#### [TASK REQUIREMENTS]
Quote the material below exactly as written, from the first line to the line that holds "tan 2x4 slope", endpoints included.

>>

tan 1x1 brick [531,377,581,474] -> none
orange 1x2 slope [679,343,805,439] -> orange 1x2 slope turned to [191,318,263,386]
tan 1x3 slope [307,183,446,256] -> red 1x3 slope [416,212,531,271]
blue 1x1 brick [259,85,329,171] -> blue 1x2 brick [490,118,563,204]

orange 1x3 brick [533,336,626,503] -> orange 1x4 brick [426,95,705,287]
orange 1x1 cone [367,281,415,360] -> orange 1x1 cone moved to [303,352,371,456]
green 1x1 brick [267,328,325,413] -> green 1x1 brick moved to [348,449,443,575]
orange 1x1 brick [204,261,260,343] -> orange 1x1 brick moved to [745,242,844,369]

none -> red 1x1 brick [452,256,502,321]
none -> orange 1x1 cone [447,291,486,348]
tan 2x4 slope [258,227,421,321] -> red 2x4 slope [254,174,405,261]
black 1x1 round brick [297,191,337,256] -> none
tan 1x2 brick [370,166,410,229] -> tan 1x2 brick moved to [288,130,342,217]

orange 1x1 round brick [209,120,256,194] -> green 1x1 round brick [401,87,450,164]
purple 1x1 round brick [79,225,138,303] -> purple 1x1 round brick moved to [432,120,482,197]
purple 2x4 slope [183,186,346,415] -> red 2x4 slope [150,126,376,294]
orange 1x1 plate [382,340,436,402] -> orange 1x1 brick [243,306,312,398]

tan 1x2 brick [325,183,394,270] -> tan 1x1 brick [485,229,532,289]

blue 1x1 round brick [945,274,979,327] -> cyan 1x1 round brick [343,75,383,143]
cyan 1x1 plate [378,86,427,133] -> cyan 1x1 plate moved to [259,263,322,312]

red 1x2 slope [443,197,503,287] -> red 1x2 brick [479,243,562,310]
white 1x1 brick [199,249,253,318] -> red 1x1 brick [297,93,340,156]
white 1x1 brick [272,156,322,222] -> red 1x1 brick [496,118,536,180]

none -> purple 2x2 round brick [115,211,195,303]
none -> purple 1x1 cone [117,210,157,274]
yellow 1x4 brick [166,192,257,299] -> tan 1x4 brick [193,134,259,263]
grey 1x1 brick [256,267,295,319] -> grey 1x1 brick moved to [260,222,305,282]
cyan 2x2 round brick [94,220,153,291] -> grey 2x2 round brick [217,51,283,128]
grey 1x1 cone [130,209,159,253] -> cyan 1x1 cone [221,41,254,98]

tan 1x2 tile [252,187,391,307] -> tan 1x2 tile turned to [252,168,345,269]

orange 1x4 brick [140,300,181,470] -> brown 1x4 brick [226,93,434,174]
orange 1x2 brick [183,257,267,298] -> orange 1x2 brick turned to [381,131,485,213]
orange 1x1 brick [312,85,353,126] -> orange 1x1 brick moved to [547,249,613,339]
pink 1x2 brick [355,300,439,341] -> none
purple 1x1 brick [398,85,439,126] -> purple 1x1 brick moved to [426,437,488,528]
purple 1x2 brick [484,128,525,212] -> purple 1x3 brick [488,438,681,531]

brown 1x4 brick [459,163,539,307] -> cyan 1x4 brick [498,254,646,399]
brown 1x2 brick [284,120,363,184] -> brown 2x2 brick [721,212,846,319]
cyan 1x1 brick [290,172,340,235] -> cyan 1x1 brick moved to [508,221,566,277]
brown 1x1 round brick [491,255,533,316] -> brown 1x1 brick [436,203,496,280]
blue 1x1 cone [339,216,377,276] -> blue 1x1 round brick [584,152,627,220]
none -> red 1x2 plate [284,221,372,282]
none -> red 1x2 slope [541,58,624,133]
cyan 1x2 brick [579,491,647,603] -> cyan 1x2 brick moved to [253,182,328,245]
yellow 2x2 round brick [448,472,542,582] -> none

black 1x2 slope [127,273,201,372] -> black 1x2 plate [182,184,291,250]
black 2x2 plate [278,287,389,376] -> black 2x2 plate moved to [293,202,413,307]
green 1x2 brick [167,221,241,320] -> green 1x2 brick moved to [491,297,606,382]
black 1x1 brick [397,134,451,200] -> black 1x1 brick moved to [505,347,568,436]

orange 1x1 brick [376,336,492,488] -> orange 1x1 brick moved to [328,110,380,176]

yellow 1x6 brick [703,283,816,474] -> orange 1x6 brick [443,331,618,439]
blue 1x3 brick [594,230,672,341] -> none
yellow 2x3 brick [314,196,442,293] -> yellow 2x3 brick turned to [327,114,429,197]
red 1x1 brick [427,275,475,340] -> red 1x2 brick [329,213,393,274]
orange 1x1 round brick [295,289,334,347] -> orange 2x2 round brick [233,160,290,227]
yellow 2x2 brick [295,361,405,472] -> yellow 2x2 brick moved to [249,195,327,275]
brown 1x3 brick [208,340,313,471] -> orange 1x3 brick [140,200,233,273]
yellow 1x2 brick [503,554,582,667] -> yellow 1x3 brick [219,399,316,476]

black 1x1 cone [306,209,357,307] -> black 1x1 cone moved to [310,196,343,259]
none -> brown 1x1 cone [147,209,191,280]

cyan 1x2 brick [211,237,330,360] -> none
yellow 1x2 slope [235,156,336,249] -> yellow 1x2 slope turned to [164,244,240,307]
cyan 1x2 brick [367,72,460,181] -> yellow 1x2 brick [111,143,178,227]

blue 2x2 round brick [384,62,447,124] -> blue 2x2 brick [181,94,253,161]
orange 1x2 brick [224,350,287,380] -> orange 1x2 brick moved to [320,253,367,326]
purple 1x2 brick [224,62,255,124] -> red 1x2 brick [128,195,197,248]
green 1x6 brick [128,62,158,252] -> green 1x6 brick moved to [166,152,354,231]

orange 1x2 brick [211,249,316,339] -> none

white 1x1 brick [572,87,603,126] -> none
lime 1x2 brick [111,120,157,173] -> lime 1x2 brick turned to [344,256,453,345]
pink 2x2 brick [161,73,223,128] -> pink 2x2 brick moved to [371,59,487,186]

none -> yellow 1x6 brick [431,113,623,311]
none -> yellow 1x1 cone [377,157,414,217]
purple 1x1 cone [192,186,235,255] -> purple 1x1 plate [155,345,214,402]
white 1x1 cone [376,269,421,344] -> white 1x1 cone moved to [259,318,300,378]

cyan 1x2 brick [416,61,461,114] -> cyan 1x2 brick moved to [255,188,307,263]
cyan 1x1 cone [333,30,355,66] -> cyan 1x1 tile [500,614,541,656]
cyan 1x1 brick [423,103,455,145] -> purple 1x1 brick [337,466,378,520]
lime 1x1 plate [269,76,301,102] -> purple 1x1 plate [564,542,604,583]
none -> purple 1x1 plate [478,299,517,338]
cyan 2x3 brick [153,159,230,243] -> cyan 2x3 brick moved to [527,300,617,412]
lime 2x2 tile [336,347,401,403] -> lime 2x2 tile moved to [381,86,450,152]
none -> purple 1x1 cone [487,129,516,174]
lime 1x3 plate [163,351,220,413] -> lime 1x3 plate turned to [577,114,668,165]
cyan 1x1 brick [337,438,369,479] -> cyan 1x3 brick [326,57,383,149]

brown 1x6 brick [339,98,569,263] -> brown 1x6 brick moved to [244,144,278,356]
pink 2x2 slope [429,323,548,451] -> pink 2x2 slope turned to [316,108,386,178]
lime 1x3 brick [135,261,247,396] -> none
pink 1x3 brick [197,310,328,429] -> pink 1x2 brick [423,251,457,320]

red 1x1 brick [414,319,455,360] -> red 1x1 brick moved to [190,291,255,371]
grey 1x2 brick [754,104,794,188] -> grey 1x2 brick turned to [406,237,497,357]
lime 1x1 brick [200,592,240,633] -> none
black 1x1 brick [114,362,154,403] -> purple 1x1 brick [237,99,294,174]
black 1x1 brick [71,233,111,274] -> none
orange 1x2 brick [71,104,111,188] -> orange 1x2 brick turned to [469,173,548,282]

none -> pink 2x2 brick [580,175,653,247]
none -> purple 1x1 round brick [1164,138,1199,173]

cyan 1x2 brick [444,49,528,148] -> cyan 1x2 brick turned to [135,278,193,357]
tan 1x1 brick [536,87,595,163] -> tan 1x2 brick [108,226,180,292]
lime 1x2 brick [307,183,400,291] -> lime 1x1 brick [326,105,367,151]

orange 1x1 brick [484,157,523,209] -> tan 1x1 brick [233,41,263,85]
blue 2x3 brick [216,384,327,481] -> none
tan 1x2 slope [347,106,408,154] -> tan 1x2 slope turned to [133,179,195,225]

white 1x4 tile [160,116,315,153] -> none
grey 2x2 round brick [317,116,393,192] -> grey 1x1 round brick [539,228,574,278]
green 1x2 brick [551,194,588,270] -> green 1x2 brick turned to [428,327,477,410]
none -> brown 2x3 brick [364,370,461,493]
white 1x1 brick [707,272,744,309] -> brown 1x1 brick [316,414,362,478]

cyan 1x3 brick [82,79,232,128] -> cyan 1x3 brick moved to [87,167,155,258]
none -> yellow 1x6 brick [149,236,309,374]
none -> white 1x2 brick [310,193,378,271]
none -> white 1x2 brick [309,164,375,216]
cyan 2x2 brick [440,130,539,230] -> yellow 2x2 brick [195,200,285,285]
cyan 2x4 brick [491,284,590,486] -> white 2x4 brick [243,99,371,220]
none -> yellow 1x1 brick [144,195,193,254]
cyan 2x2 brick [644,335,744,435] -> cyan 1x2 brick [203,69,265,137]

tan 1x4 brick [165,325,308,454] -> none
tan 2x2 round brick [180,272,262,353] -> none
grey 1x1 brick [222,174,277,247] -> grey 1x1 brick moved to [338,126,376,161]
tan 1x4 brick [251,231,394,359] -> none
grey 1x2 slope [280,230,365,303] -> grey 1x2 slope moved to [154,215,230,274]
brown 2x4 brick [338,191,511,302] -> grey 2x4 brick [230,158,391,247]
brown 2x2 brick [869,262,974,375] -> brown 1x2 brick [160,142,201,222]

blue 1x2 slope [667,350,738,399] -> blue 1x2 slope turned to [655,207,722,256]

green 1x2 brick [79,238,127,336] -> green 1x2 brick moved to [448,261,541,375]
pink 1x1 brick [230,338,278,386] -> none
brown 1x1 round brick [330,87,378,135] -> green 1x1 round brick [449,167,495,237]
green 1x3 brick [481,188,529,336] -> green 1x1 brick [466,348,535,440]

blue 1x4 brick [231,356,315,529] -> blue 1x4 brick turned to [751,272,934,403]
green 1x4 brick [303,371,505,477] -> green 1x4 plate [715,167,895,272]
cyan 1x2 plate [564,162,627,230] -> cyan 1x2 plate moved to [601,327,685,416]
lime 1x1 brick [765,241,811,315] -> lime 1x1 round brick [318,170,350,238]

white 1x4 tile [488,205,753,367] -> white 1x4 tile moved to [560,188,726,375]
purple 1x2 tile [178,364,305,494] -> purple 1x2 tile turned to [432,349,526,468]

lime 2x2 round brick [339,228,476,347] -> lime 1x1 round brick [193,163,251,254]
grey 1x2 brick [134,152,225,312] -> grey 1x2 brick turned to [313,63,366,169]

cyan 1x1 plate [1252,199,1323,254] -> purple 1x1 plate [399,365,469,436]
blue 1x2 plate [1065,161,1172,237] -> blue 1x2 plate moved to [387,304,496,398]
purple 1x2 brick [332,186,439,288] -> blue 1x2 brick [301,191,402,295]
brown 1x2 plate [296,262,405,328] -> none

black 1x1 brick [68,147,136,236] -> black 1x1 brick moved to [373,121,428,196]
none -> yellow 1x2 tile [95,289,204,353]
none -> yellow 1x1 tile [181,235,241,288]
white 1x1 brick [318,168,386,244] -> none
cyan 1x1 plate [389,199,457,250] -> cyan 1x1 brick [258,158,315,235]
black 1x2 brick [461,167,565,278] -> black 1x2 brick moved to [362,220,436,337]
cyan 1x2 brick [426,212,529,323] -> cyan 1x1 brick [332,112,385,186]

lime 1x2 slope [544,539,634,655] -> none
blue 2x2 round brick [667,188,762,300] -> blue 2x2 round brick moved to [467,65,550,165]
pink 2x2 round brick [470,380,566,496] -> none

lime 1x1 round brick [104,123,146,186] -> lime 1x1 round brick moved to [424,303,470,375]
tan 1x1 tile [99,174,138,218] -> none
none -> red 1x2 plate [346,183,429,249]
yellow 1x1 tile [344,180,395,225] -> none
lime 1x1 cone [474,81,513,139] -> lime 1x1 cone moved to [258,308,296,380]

<<

#### [THE COMPLETED TASK]
tan 1x1 brick [531,377,581,474] -> none
orange 1x2 slope [679,343,805,439] -> orange 1x2 slope turned to [191,318,263,386]
tan 1x3 slope [307,183,446,256] -> red 1x3 slope [416,212,531,271]
blue 1x1 brick [259,85,329,171] -> blue 1x2 brick [490,118,563,204]

orange 1x3 brick [533,336,626,503] -> orange 1x4 brick [426,95,705,287]
orange 1x1 cone [367,281,415,360] -> orange 1x1 cone moved to [303,352,371,456]
green 1x1 brick [267,328,325,413] -> green 1x1 brick moved to [348,449,443,575]
orange 1x1 brick [204,261,260,343] -> orange 1x1 brick moved to [745,242,844,369]

none -> red 1x1 brick [452,256,502,321]
none -> orange 1x1 cone [447,291,486,348]
tan 2x4 slope [258,227,421,321] -> red 2x4 slope [254,174,405,261]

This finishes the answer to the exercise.